* _What this task involves_: Would you mind restating all of the records word for word, skipping the pictures?

* _Provided information_:

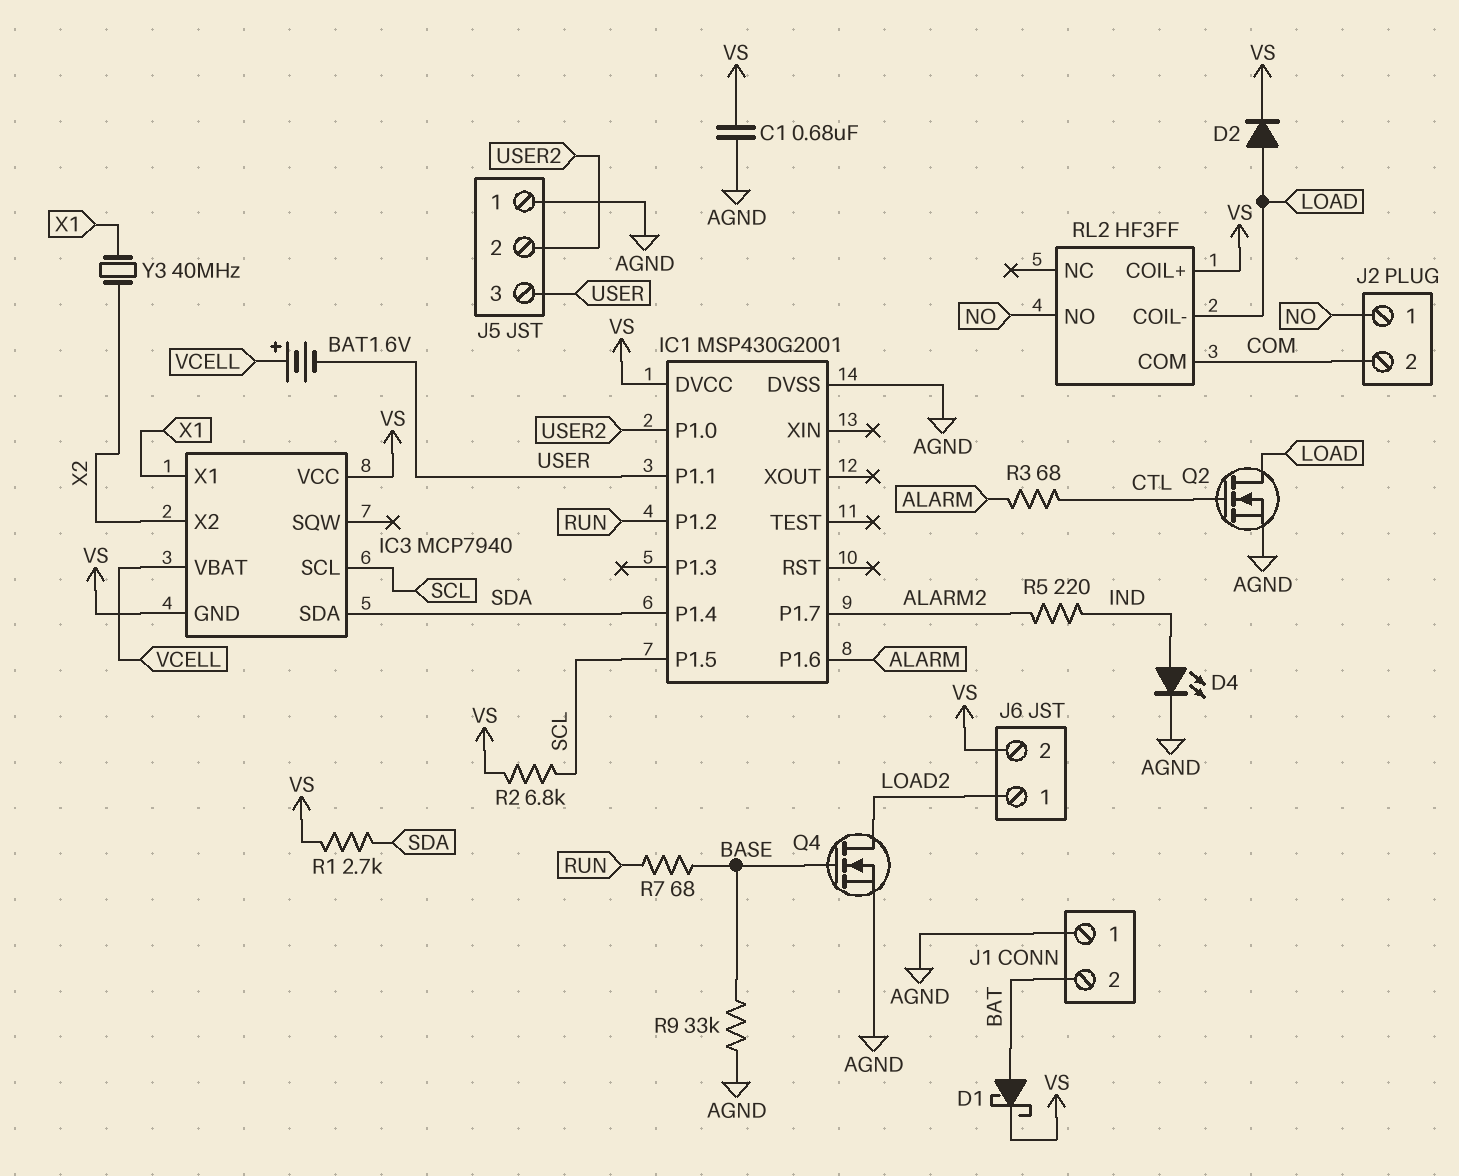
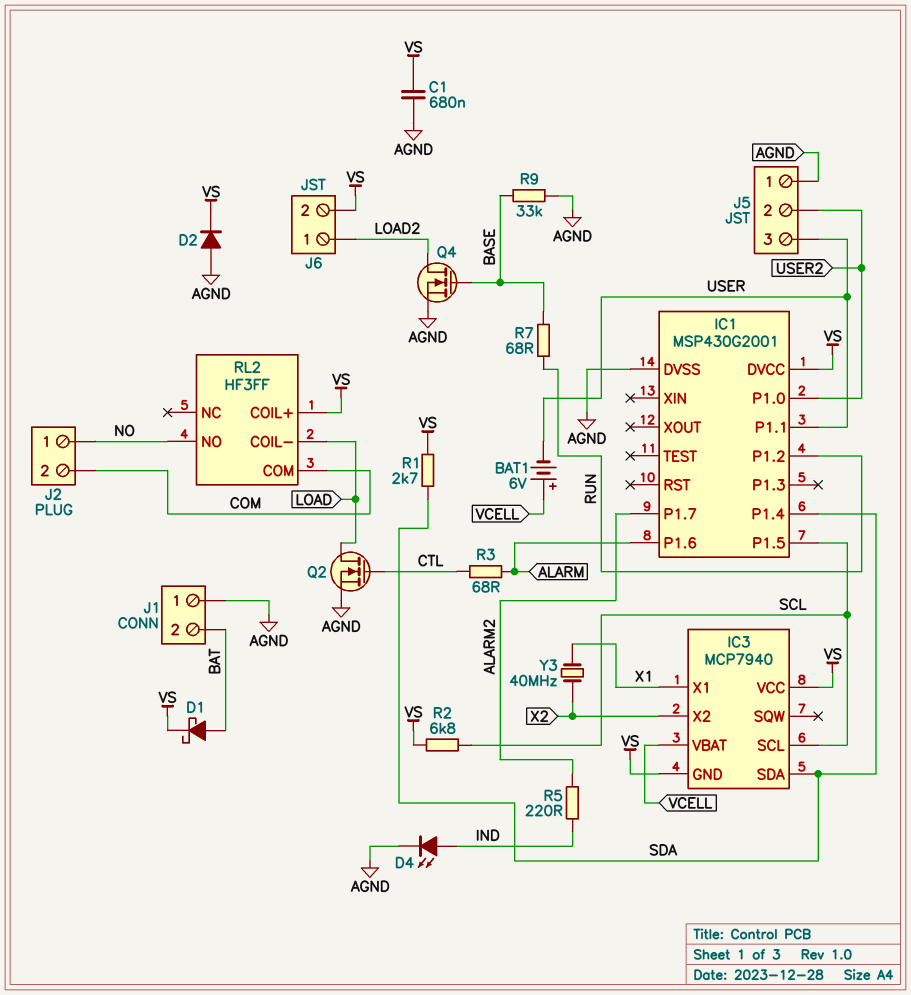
D2: diode (A LOAD, K VS) -> diode (A AGND, K VS)

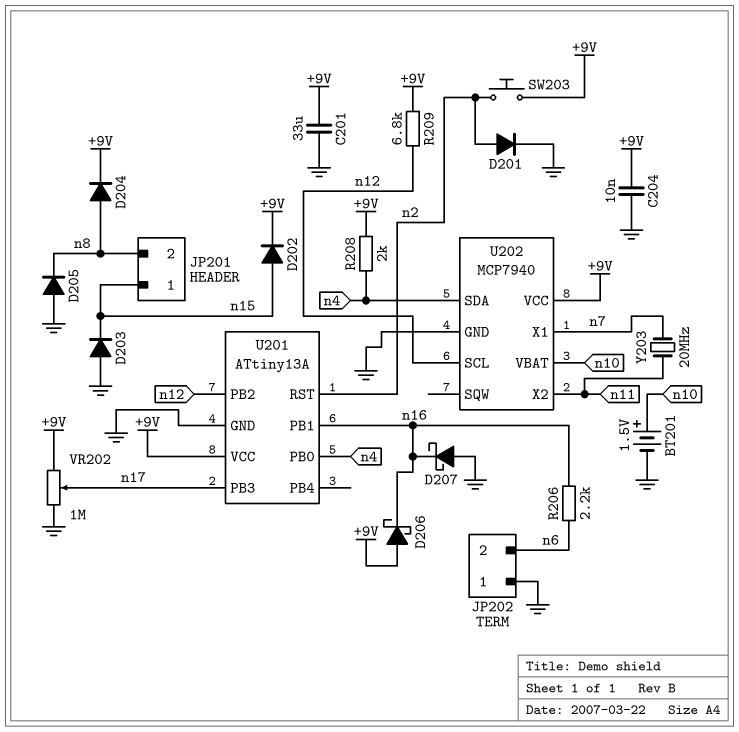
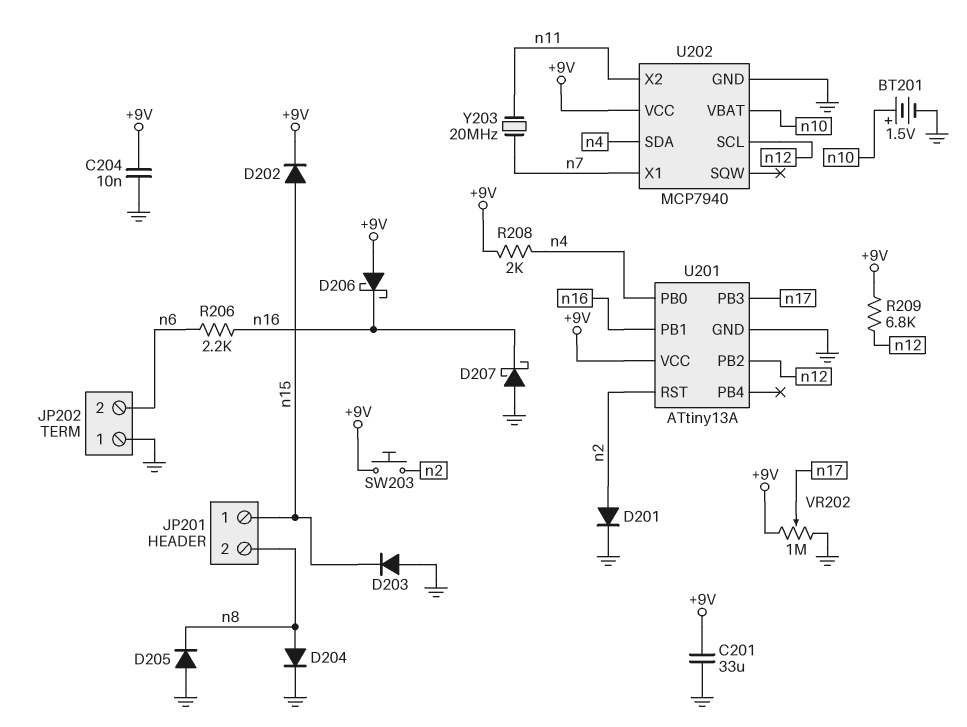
D204: diode (A n8, K +9V) -> diode (A n8, K GND)

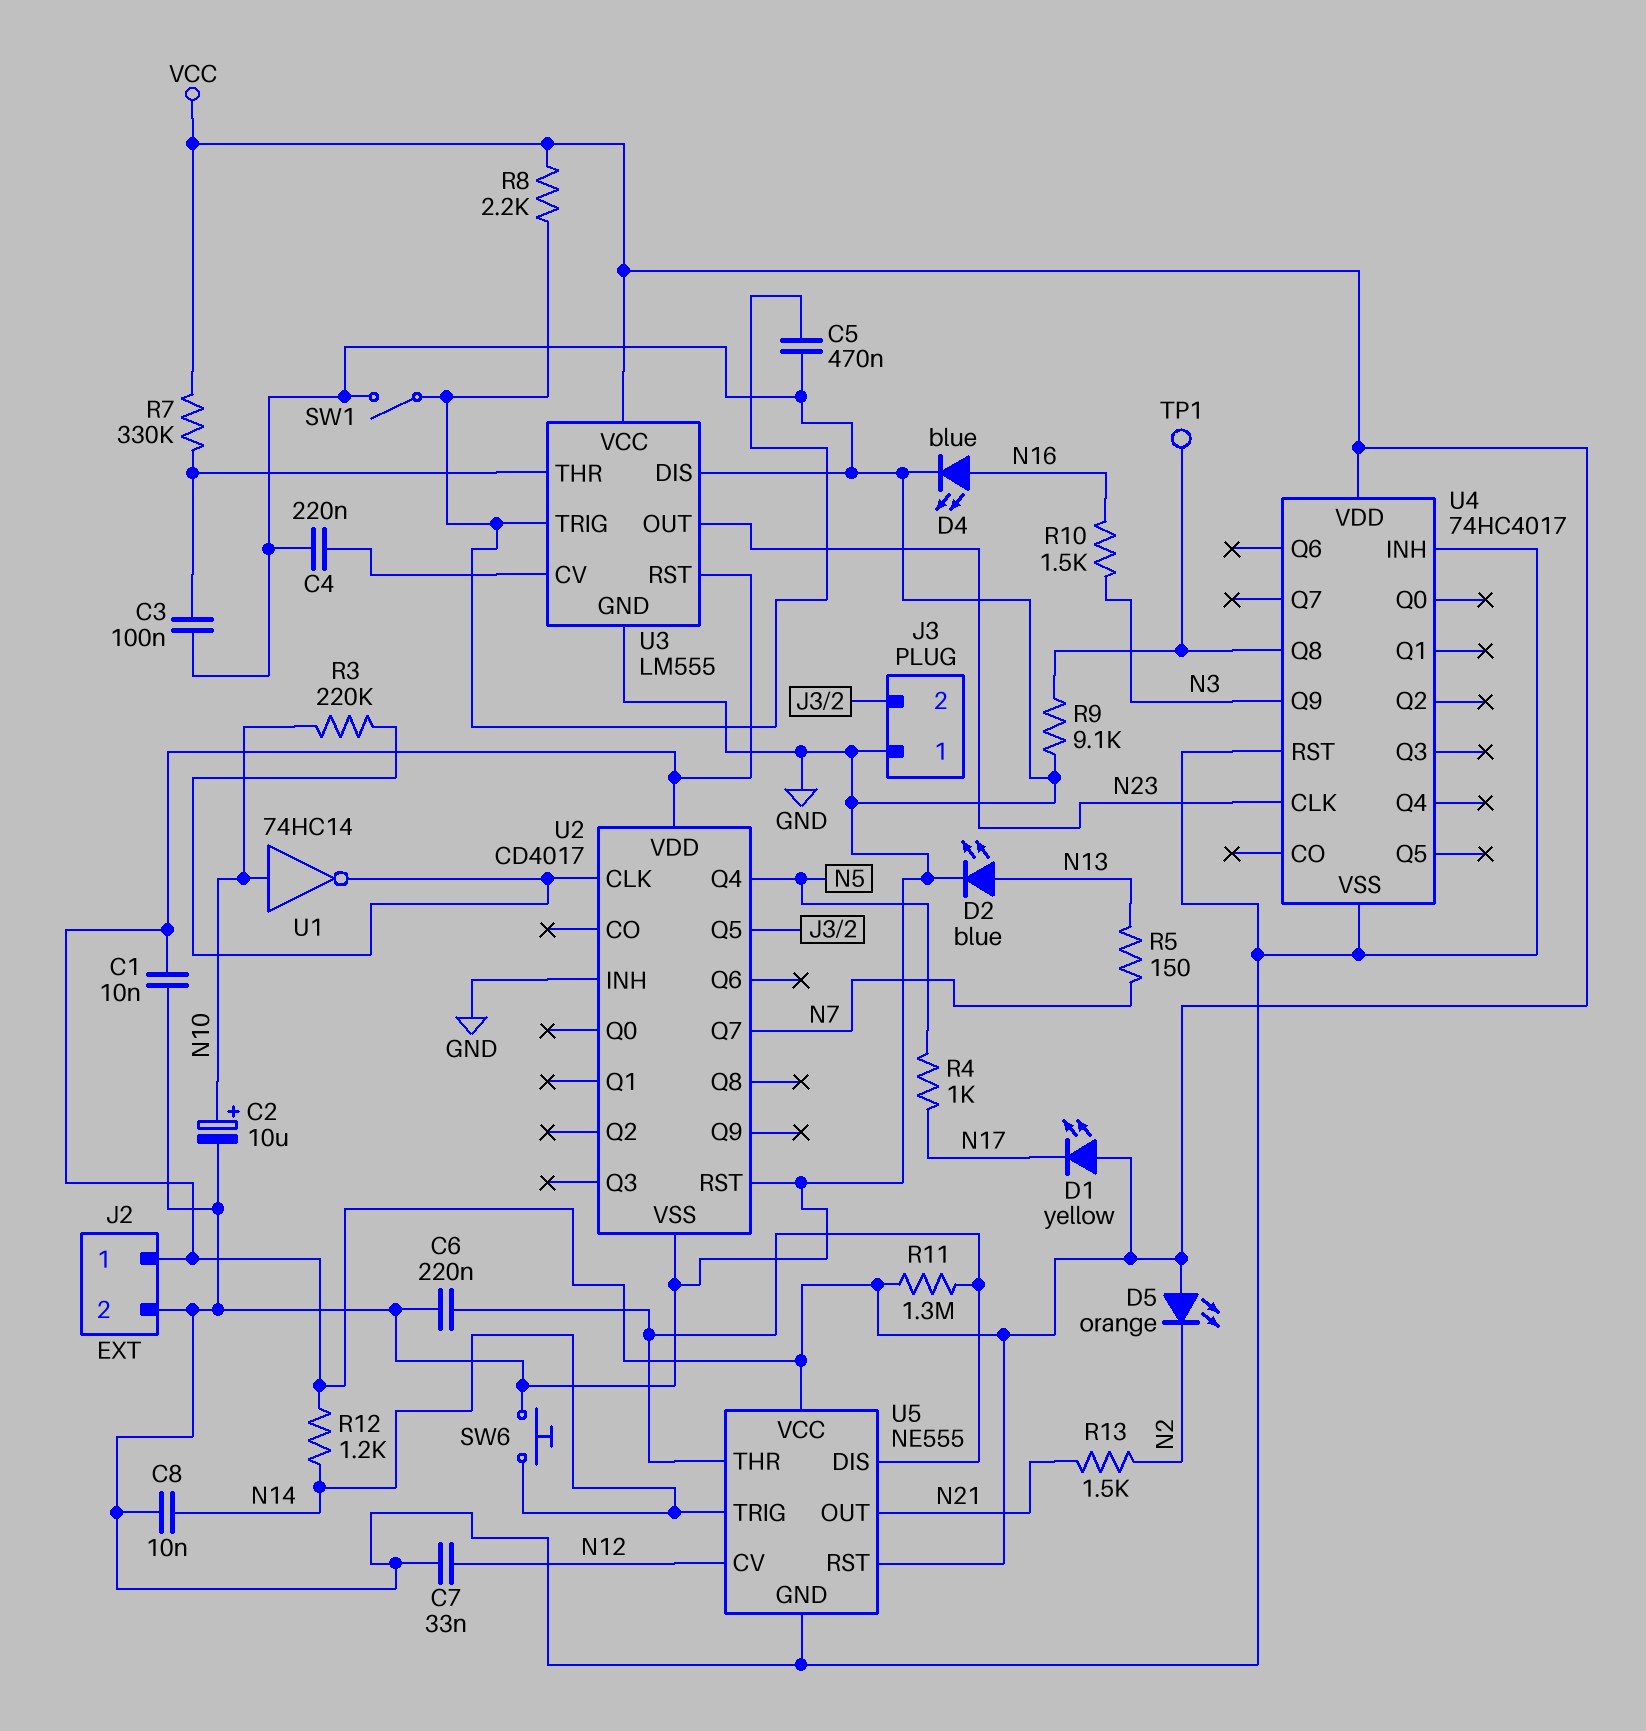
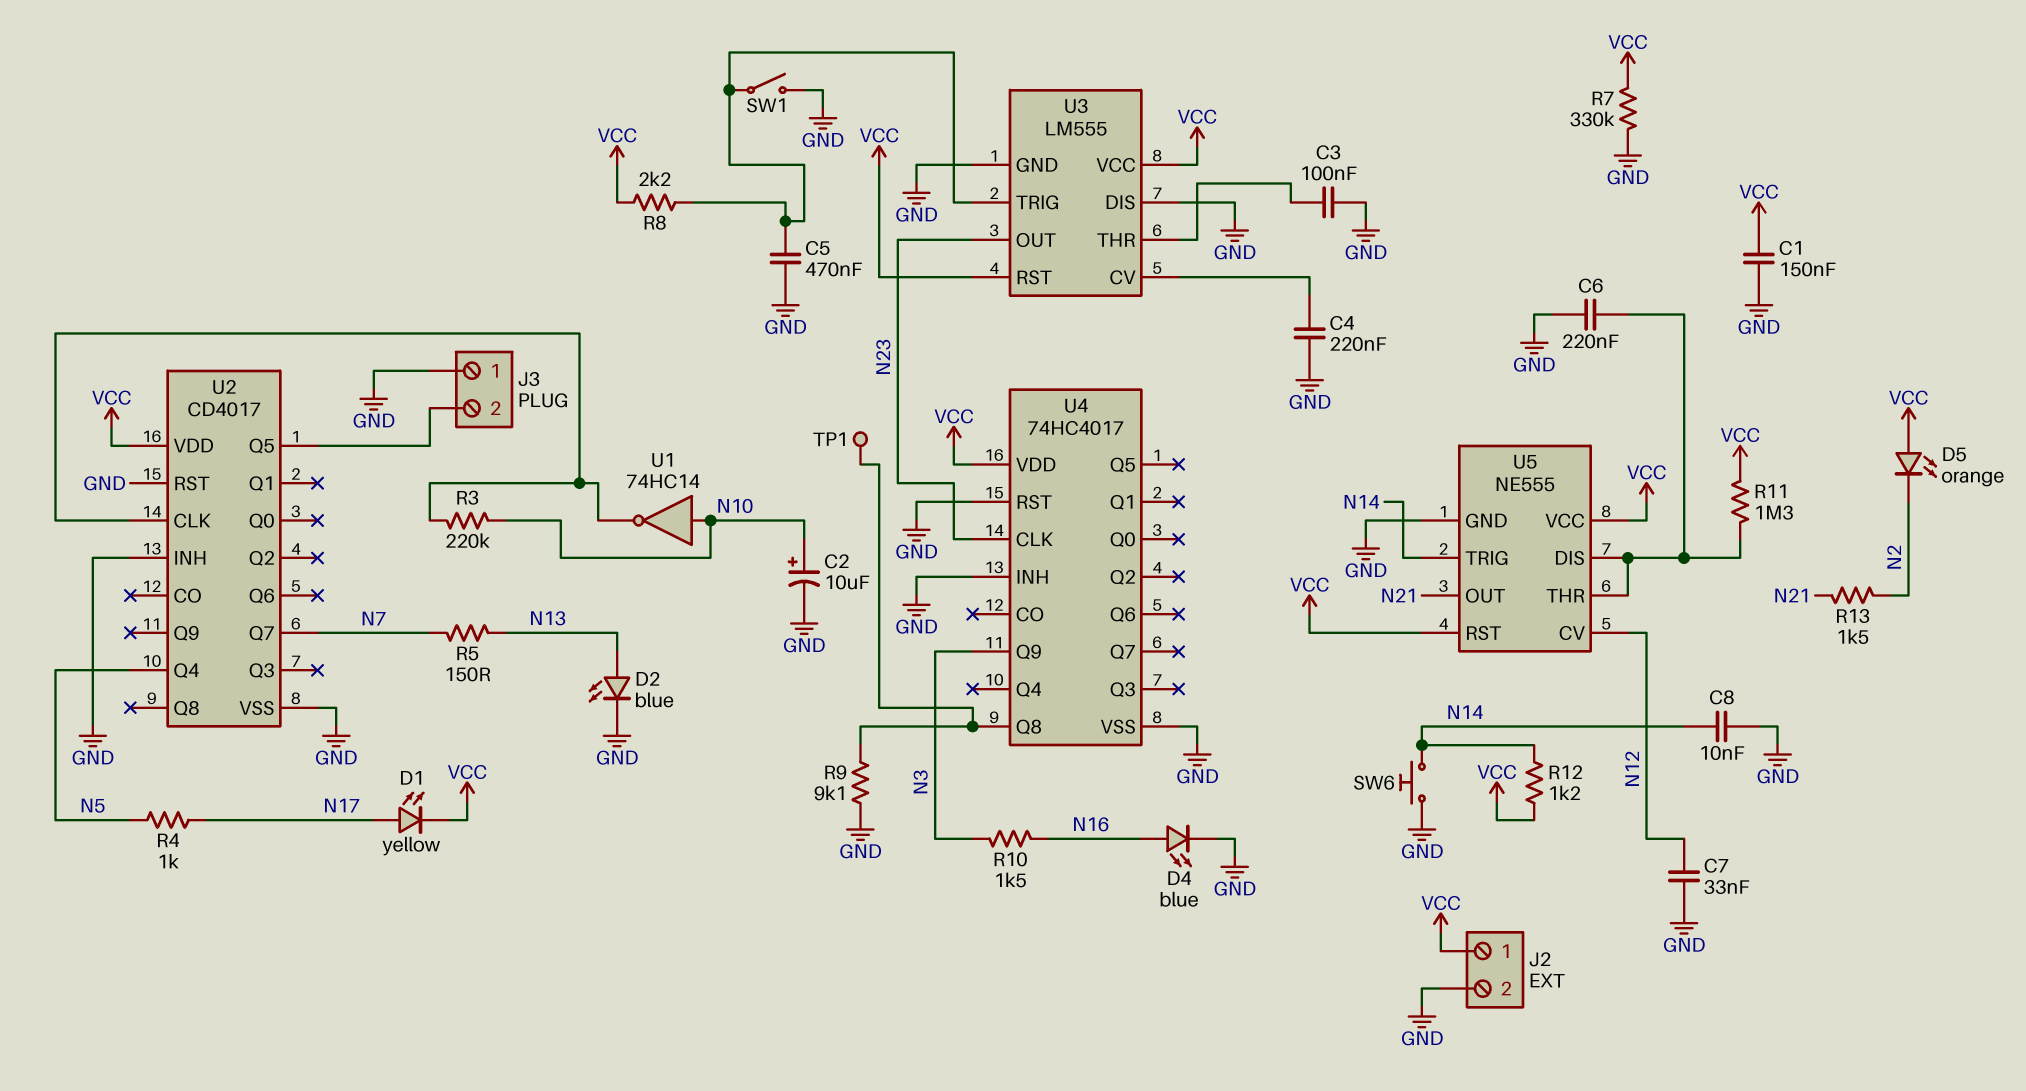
C1: 10nF (GND, VCC) -> 150nF (GND, VCC)
D1: LED yellow (A VCC, K N17) -> LED yellow (A N17, K VCC)
R7: 330k (U3/THR, VCC) -> 330k (GND, VCC)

* _Answer to the problem_:
D2: diode (A LOAD, K VS) -> diode (A AGND, K VS)

D204: diode (A n8, K +9V) -> diode (A n8, K GND)

C1: 10nF (GND, VCC) -> 150nF (GND, VCC)
D1: LED yellow (A VCC, K N17) -> LED yellow (A N17, K VCC)
R7: 330k (U3/THR, VCC) -> 330k (GND, VCC)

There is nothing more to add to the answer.